What is needed
The line that contains "[(289,142),(293,129),(281,125),(277,138),(289,142)]" marks the start. Please set it down, with every later line of the data, exactly and without pictures.

::: Records supplied

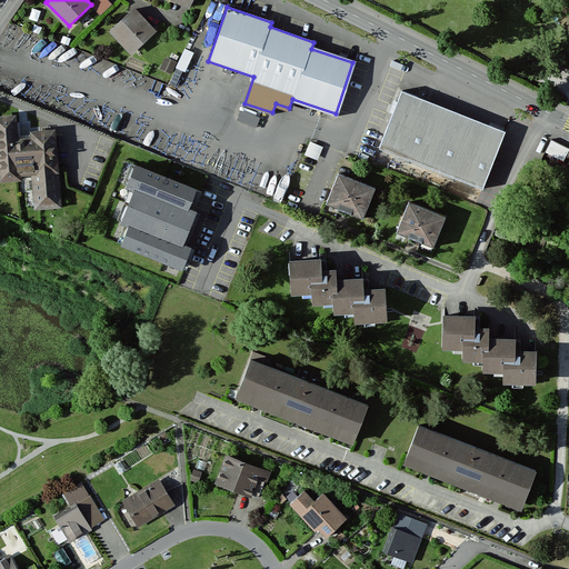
[(133,55),(156,32),(132,9),(110,31),(133,55)]
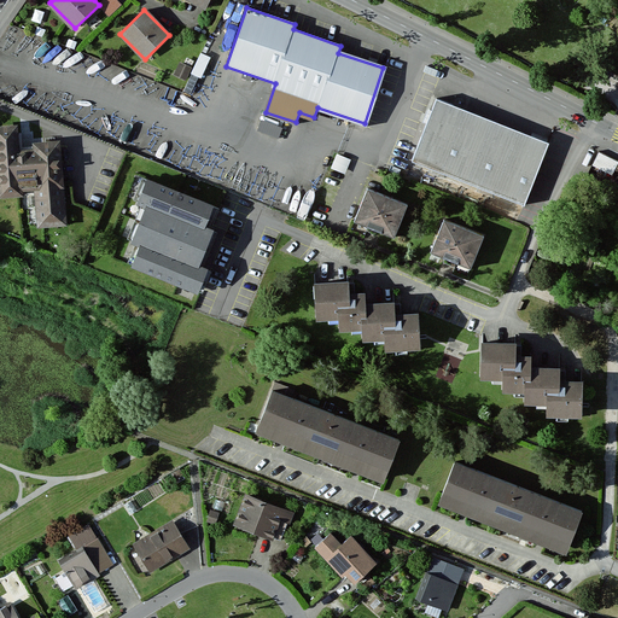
[(210,57),(202,53),(191,80),(199,83),(210,57)]
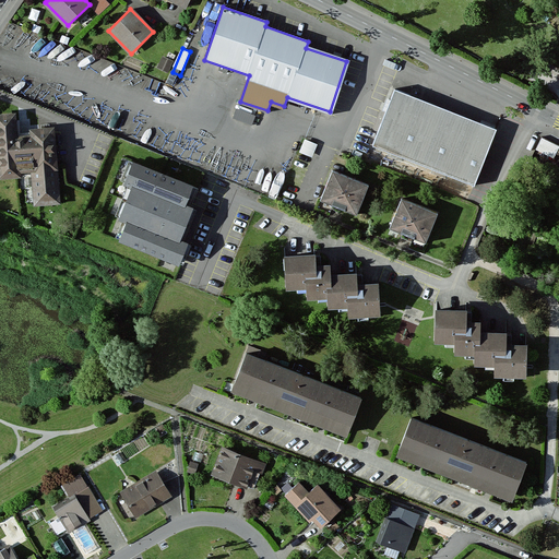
[(175,60),(163,55),(157,67),(169,72),(175,60)]
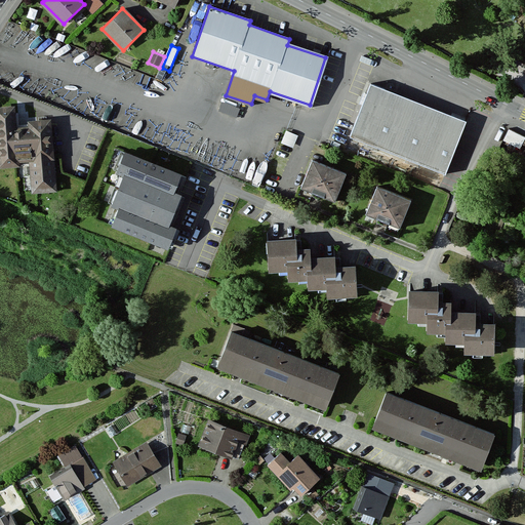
[(465,122),(371,85),(352,136),(445,172),(465,122)]
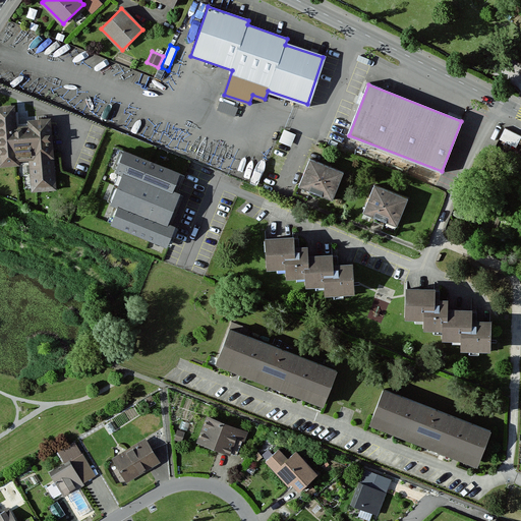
[(237,113),(239,104),(222,99),(219,109),(237,113)]
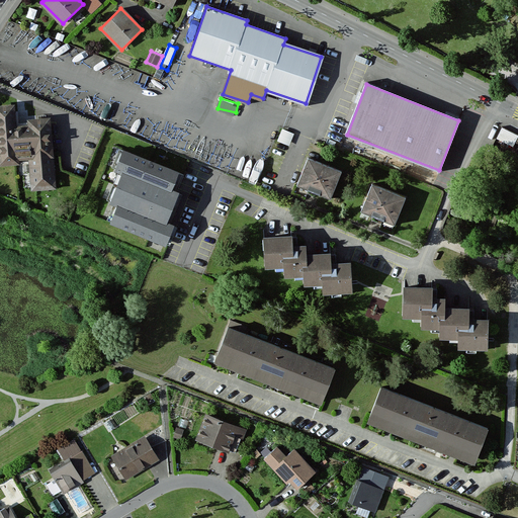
[(14,104),(0,105),(0,164),(19,164),(19,160),(30,159),(32,189),(56,188),(51,117),(28,119),(28,124),(15,125),(14,104)]
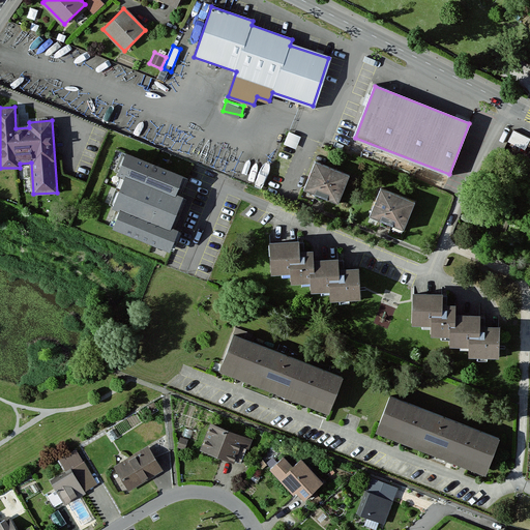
[(528,148),(529,142),(529,134),(516,127),(509,139),(528,148)]
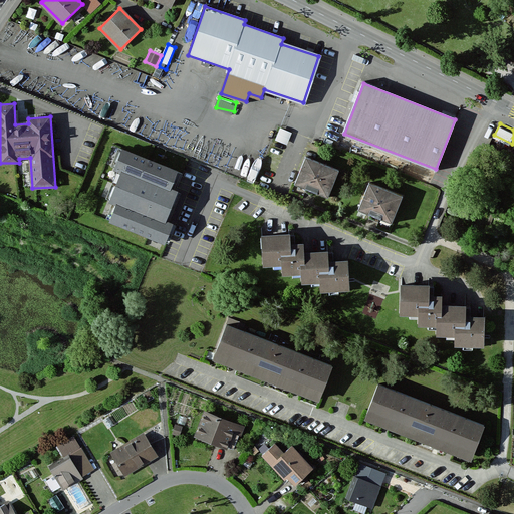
[(289,142),(293,129),(281,125),(277,138),(289,142)]
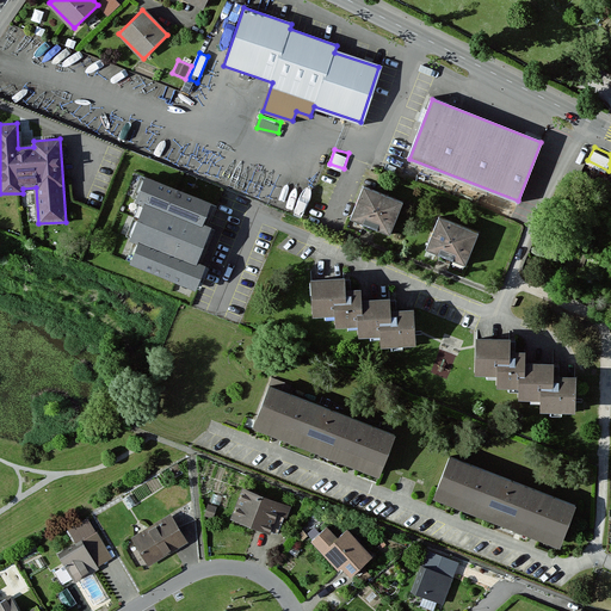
[(205,264),(197,260),(211,226),(203,223),(211,202),(146,176),(136,201),(144,203),(130,238),(139,241),(130,263),(196,289),(205,264)]
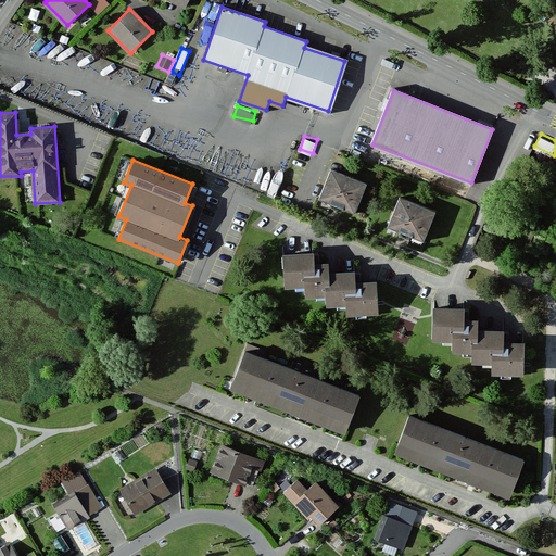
[(340,173),(331,169),(319,199),(354,213),(366,184),(340,173)]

::::::

Response for this exercise
[(289,142),(293,129),(281,125),(277,138),(289,142)]
[(205,264),(197,260),(211,226),(203,223),(211,202),(146,176),(136,201),(144,203),(130,238),(139,241),(130,263),(196,289),(205,264)]
[(340,173),(331,169),(319,199),(354,213),(366,184),(340,173)]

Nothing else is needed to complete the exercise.